*** Opening of Data ***
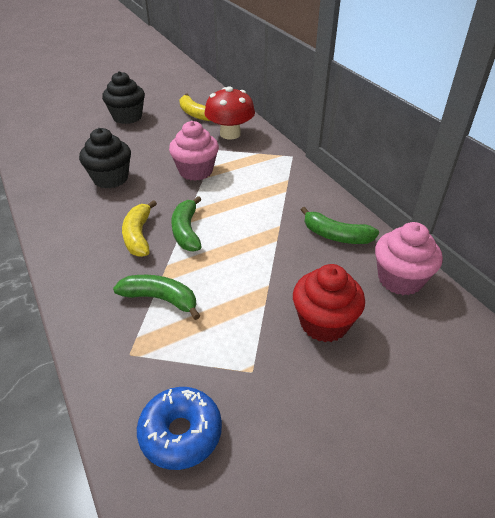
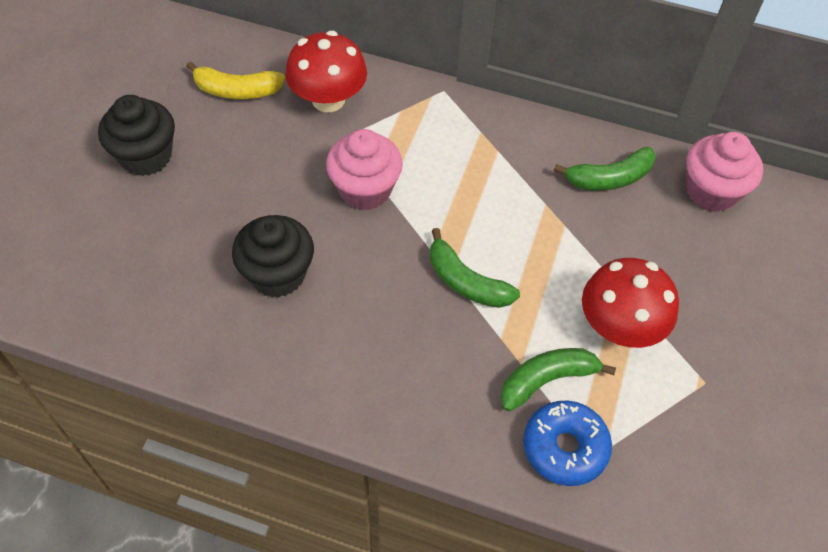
camera: 45 degrees left, 15 degrees up
(138, 236) = (425, 327): yellow banana -> none
(181, 433) = (720, 481): blue donut -> blue donut (565, 448)
(239, 304) = (619, 327): none -> red mushroom
(324, 323) = (704, 288): red cupcake -> none

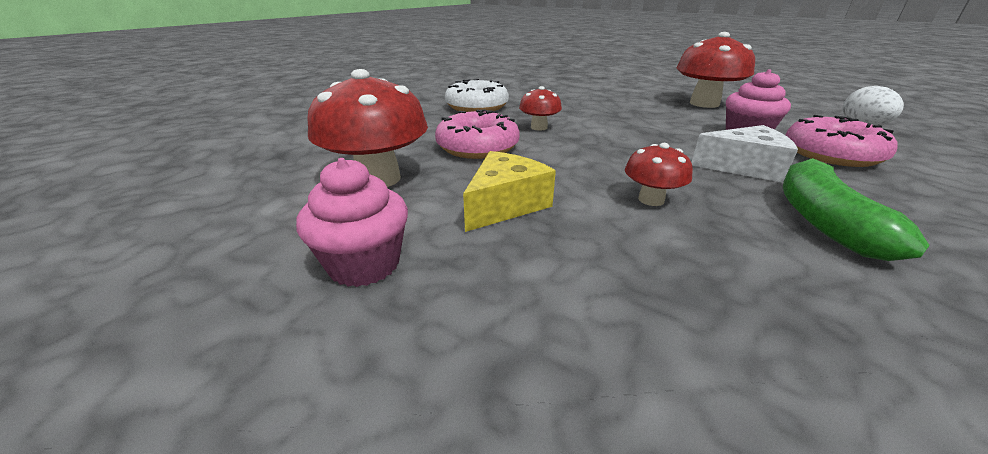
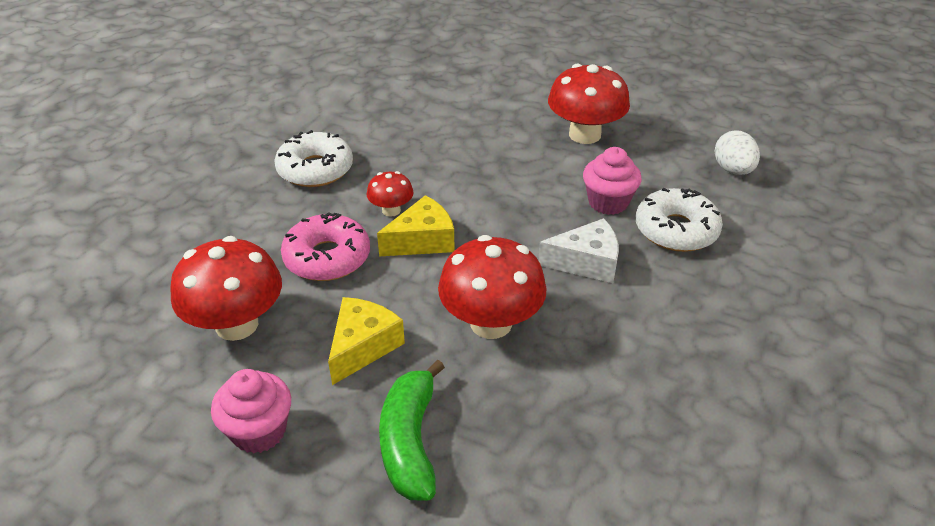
camera: 10 degrees left, 10 degrees up
(568, 144) = (422, 241): none -> yellow cheese
(651, 200) = (491, 323): red mushroom -> red mushroom, size x1.93
(823, 220) = (623, 332): green banana -> green banana (410, 441)
(831, 154) = (676, 230): pink donut -> white donut

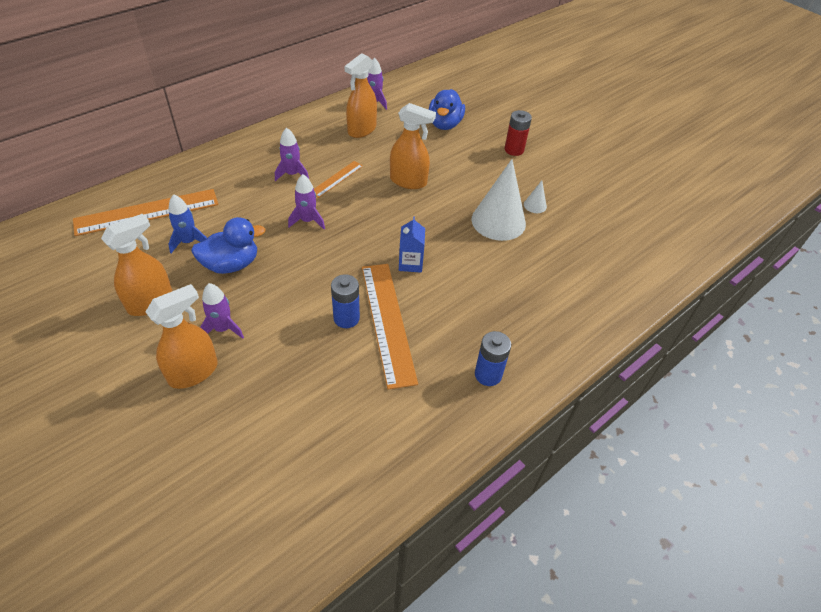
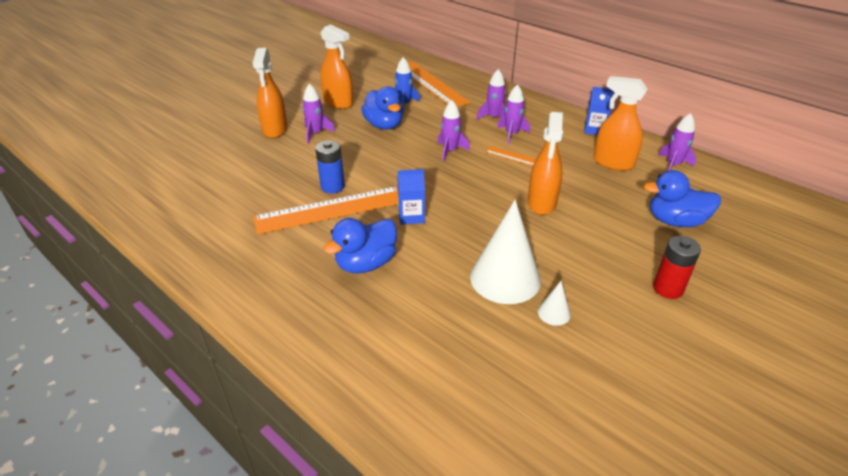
camera: 85 degrees right, 10 degrees down
(194, 372) = (275, 130): orange spray bottle -> orange spray bottle turned 45 degrees clockwise
(254, 179) = (494, 117): none -> purple rocket
(305, 124) = (594, 130): none -> blue carton
(473, 301) = (366, 263): none -> blue duck
(488, 374) = (267, 279): blue battery -> none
*** Close of Data ***
### What you will do:
Without altering a word, return all of the records above and leave out their pictures.

### Expected answer:
camera: 45 degrees left, 15 degrees up
(138, 236) = (425, 327): yellow banana -> none
(181, 433) = (720, 481): blue donut -> blue donut (565, 448)
(239, 304) = (619, 327): none -> red mushroom
(324, 323) = (704, 288): red cupcake -> none

camera: 10 degrees left, 10 degrees up
(568, 144) = (422, 241): none -> yellow cheese
(651, 200) = (491, 323): red mushroom -> red mushroom, size x1.93
(823, 220) = (623, 332): green banana -> green banana (410, 441)
(831, 154) = (676, 230): pink donut -> white donut

camera: 85 degrees right, 10 degrees down
(194, 372) = (275, 130): orange spray bottle -> orange spray bottle turned 45 degrees clockwise
(254, 179) = (494, 117): none -> purple rocket
(305, 124) = (594, 130): none -> blue carton
(473, 301) = (366, 263): none -> blue duck
(488, 374) = (267, 279): blue battery -> none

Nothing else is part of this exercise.